▶ [Dataset extract]:
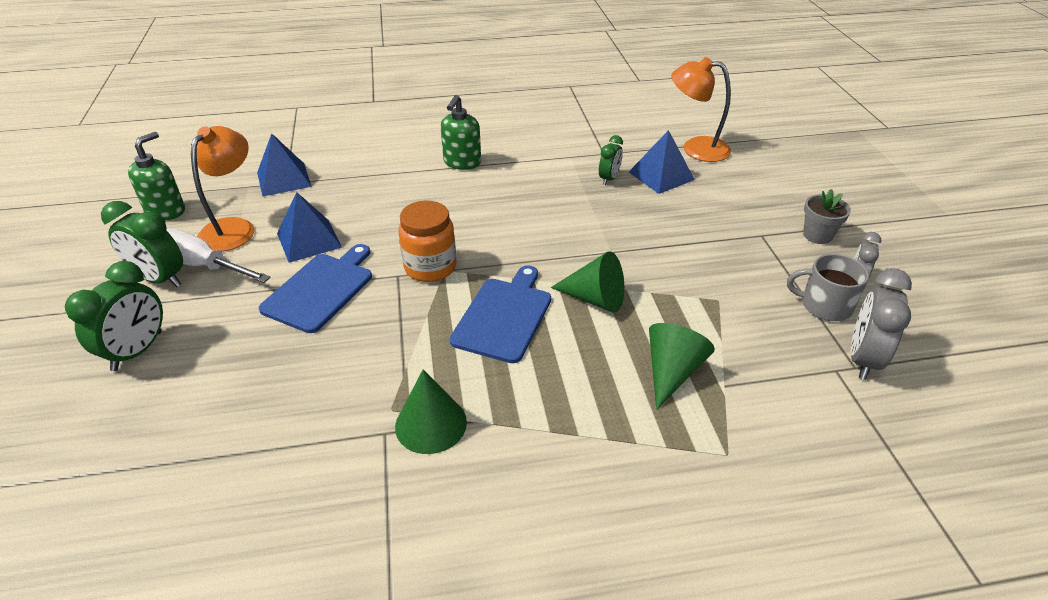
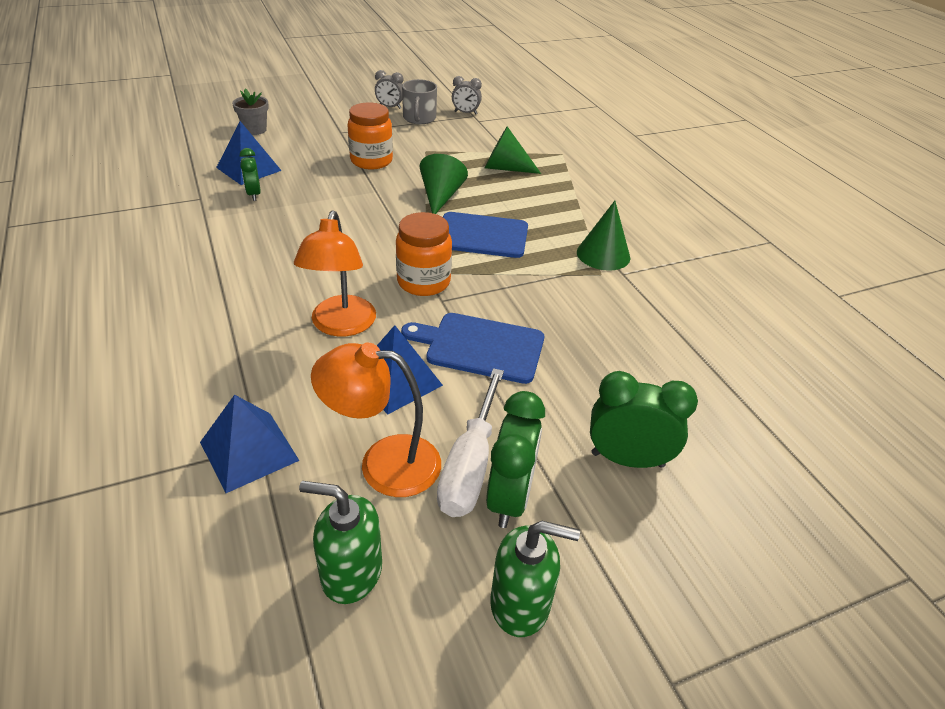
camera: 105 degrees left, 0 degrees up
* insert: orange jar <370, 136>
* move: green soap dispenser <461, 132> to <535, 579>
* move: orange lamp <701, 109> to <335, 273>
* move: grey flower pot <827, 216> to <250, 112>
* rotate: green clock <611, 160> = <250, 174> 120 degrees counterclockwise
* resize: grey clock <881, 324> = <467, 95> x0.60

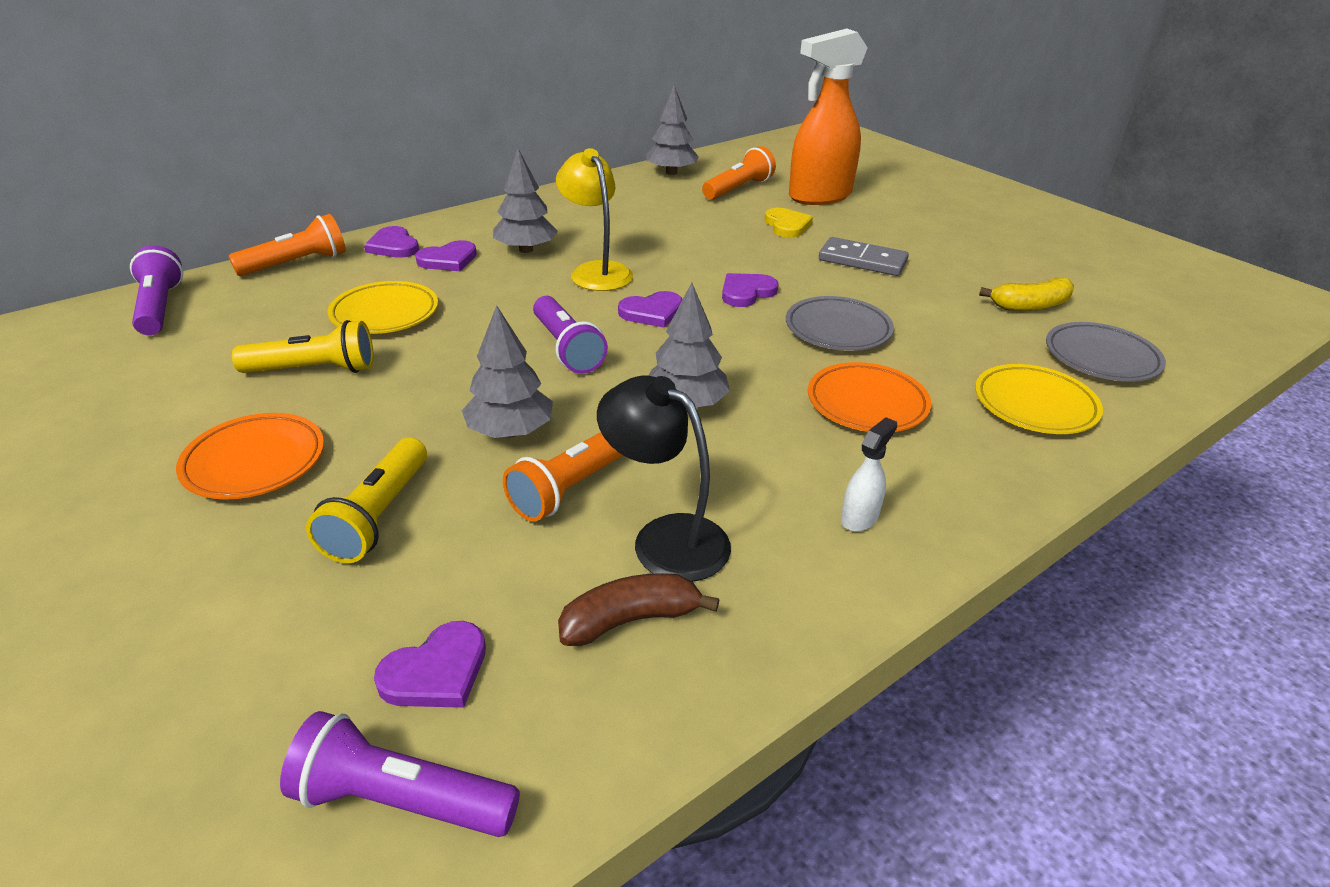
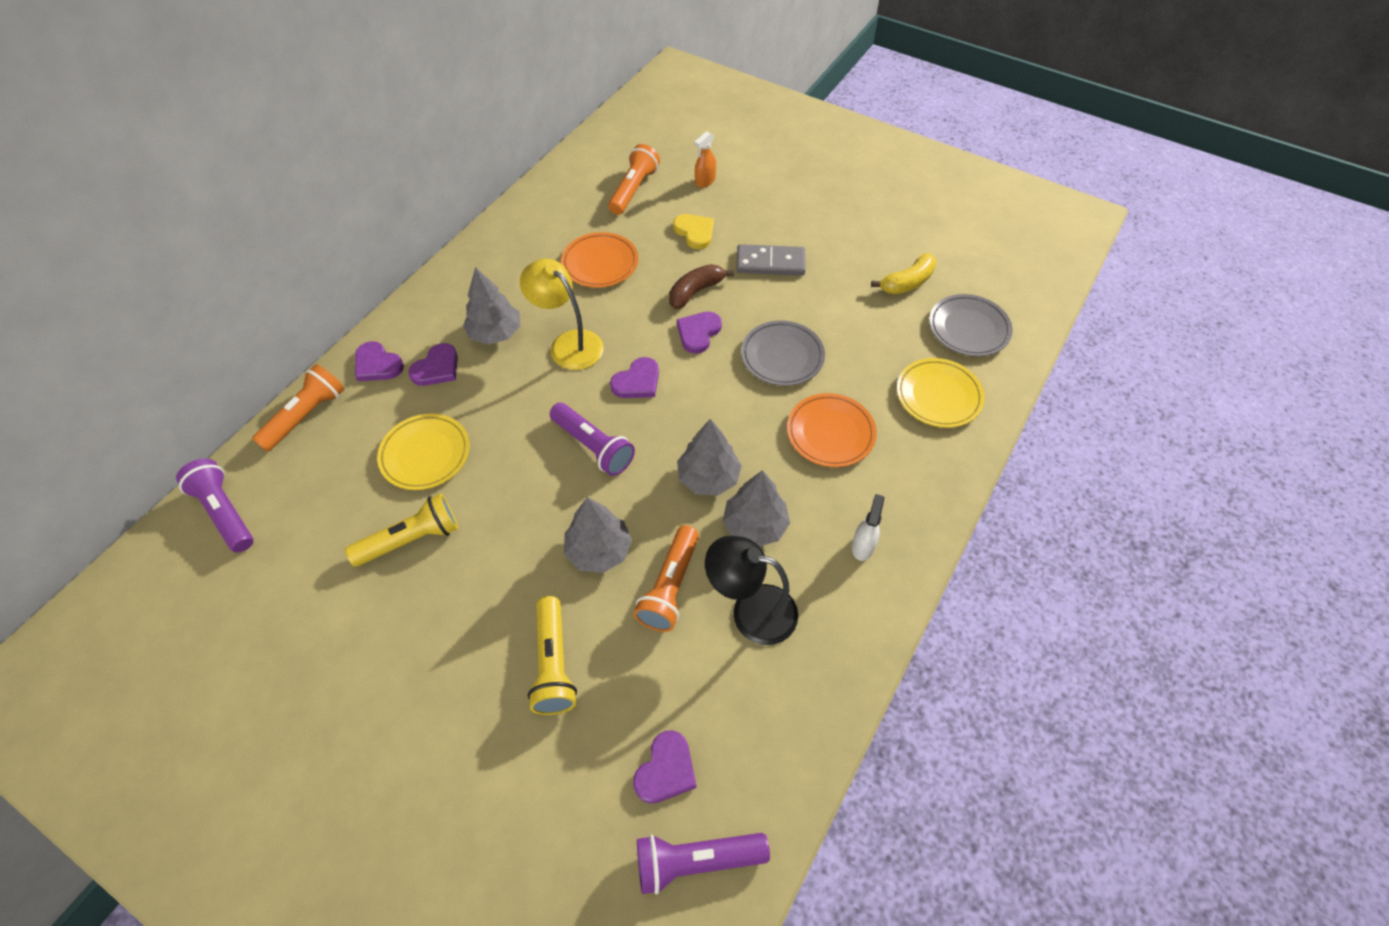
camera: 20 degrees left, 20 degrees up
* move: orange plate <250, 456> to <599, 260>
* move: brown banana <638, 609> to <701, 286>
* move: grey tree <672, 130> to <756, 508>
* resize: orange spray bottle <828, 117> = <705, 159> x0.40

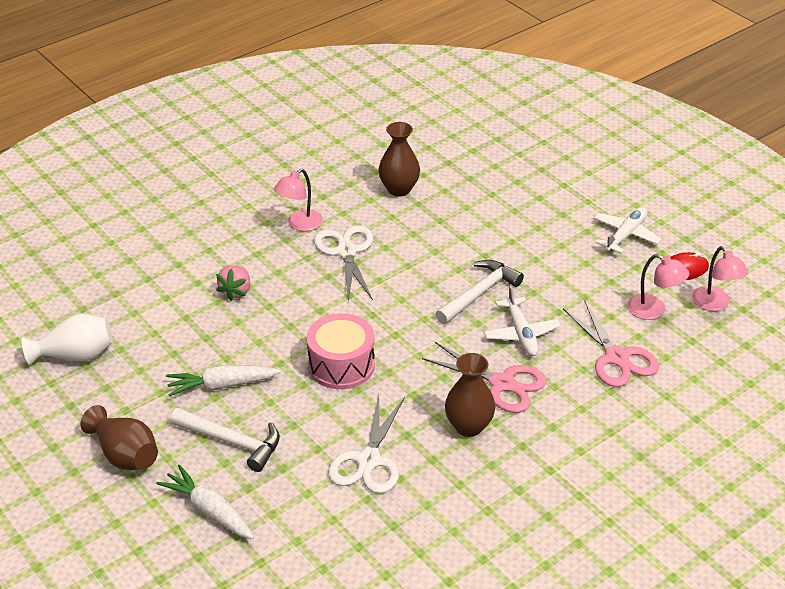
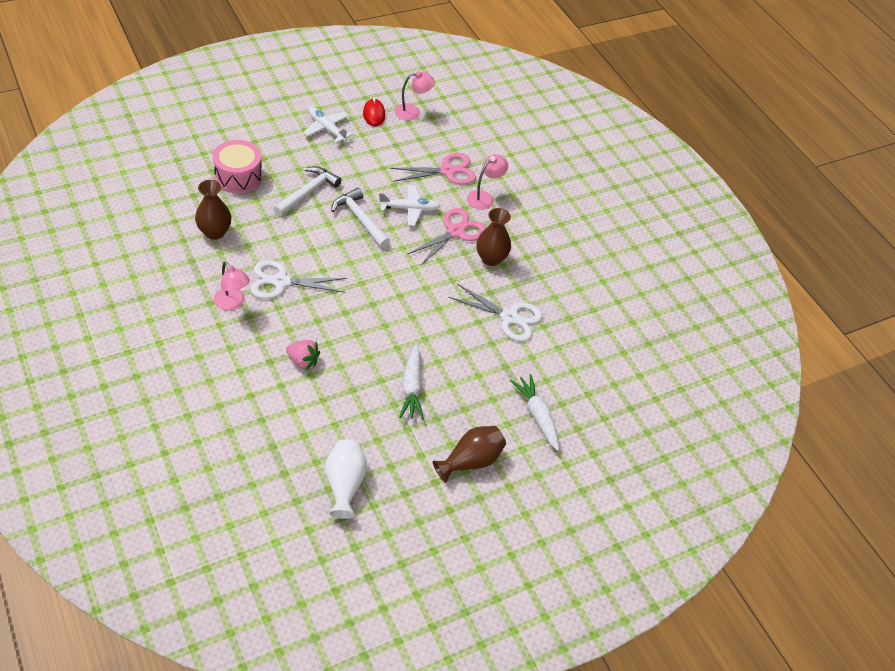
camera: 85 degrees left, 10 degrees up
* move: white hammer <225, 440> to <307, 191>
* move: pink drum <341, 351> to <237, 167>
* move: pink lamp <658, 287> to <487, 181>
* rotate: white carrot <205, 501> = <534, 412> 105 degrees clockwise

▶ [Aim of the task]: Using the records above, write out exactly the lines between the one holding "to <535, 579>" and the one holding "120 degrees counterclockwise", inclusive; leave everything else out.

▶ [Response for this exercise]:
* move: green soap dispenser <461, 132> to <535, 579>
* move: orange lamp <701, 109> to <335, 273>
* move: grey flower pot <827, 216> to <250, 112>
* rotate: green clock <611, 160> = <250, 174> 120 degrees counterclockwise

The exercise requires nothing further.